[[ Input, beginning ]]

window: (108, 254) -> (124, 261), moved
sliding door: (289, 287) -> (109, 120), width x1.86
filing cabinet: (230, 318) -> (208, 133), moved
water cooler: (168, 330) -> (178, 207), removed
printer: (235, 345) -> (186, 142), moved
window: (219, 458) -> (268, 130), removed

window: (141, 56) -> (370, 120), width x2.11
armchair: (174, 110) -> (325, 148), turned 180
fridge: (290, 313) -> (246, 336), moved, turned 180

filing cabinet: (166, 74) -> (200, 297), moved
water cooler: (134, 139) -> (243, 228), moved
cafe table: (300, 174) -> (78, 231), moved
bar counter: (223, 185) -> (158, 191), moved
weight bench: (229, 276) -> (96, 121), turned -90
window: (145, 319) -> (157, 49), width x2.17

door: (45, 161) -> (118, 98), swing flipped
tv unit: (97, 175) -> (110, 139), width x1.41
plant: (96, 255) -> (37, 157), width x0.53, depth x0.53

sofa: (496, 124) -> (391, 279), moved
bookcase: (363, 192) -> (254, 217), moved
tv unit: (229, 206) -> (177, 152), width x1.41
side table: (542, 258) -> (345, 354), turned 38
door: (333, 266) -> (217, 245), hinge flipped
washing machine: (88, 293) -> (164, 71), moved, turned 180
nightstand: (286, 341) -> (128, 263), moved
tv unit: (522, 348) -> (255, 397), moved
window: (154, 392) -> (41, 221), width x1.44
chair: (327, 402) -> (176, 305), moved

[[ Input, end ]]
[[ Input, beginning ]]

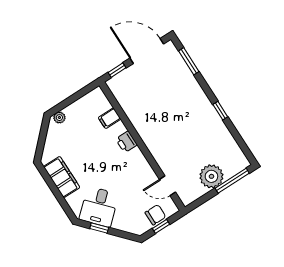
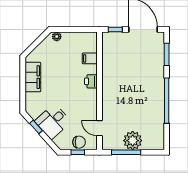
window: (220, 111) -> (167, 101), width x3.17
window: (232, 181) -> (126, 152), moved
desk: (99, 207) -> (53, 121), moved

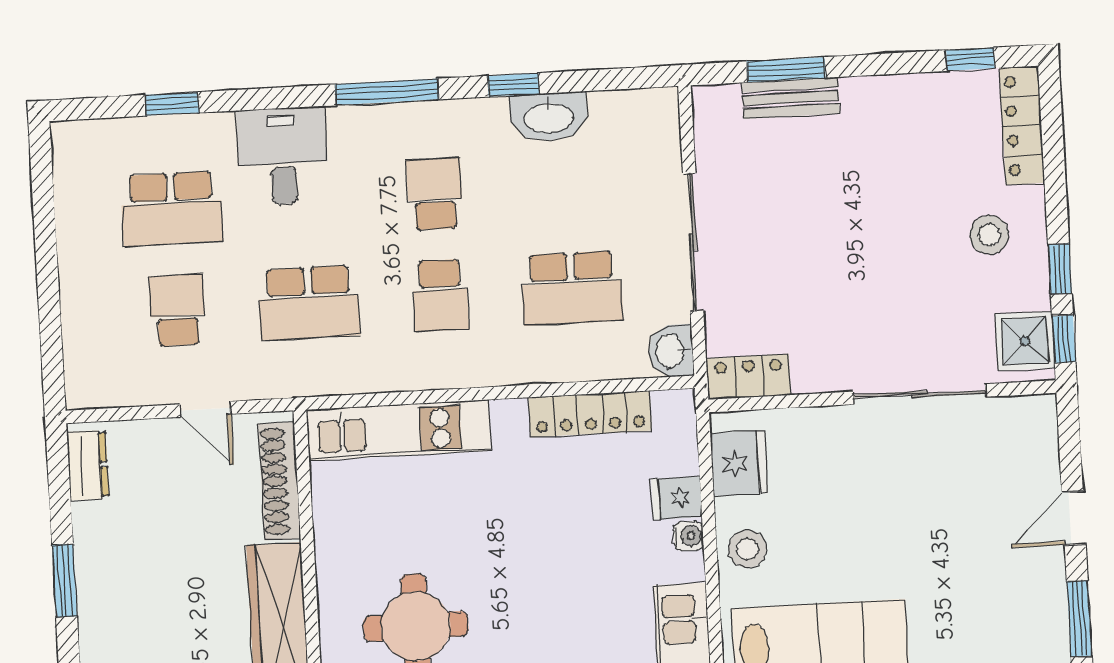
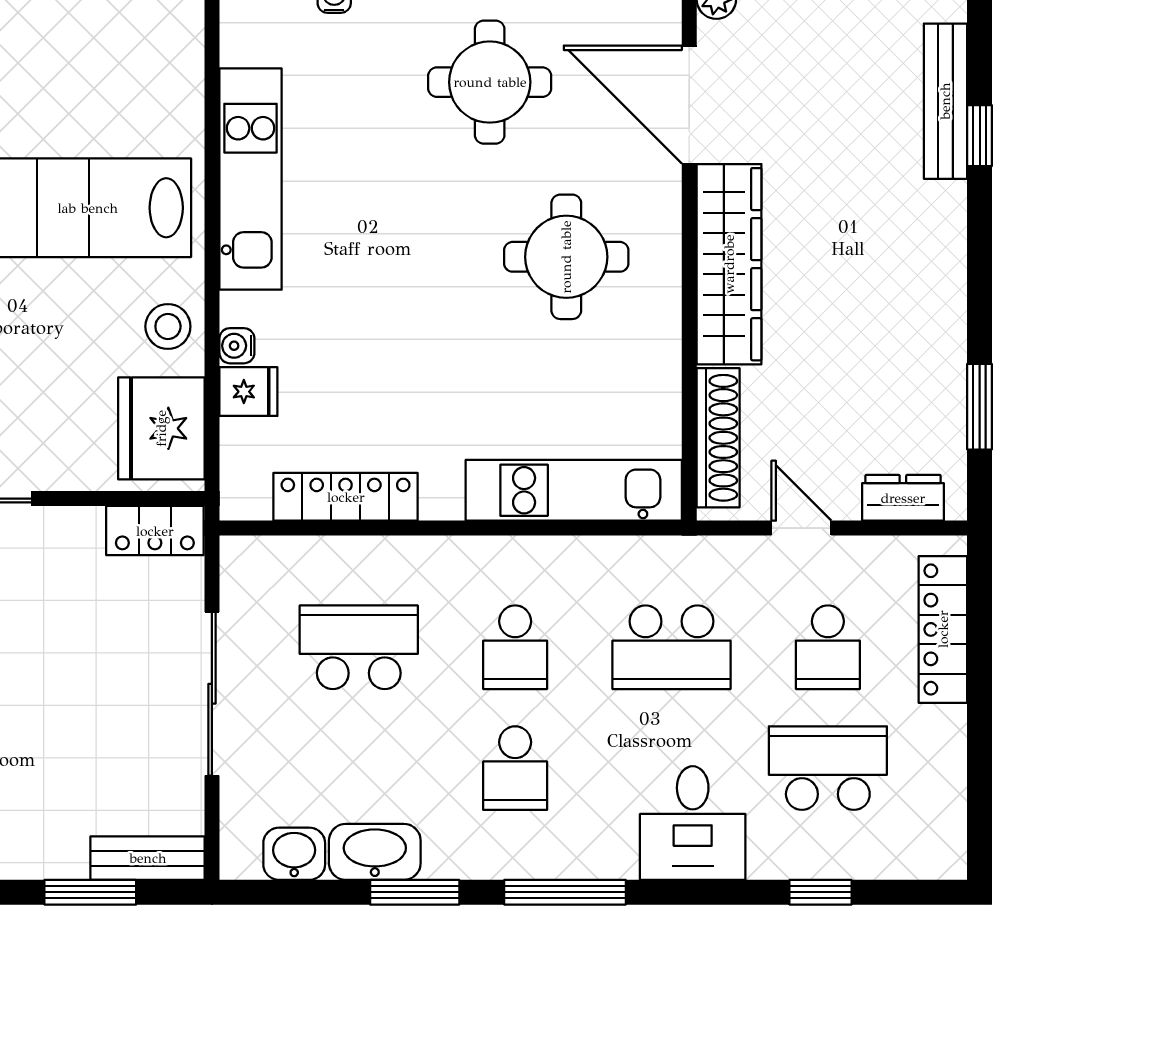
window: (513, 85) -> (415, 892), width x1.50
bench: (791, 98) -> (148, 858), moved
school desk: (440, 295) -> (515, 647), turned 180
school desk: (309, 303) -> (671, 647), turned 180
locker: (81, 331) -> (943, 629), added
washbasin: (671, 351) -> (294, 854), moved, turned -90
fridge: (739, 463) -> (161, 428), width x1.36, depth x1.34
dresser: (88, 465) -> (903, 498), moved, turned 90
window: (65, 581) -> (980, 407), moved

[[ Input, end ]]
[[ Input, beginning ]]

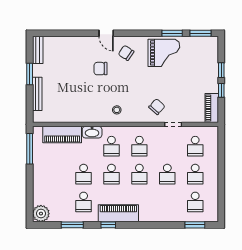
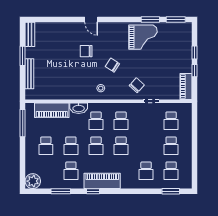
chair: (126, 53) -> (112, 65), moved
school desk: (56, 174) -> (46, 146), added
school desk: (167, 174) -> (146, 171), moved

[[ Input, end ]]

» **Task objective**:
Taking the line with "window: (108, 254) -> (124, 261), moved" as the first and the line with "cafe table: (300, 174) -> (78, 231), moved" as the last, retype that stretch of the data above exactly, with no other lines.

» **Written solution**:
window: (108, 254) -> (124, 261), moved
sliding door: (289, 287) -> (109, 120), width x1.86
filing cabinet: (230, 318) -> (208, 133), moved
water cooler: (168, 330) -> (178, 207), removed
printer: (235, 345) -> (186, 142), moved
window: (219, 458) -> (268, 130), removed

window: (141, 56) -> (370, 120), width x2.11
armchair: (174, 110) -> (325, 148), turned 180
fridge: (290, 313) -> (246, 336), moved, turned 180

filing cabinet: (166, 74) -> (200, 297), moved
water cooler: (134, 139) -> (243, 228), moved
cafe table: (300, 174) -> (78, 231), moved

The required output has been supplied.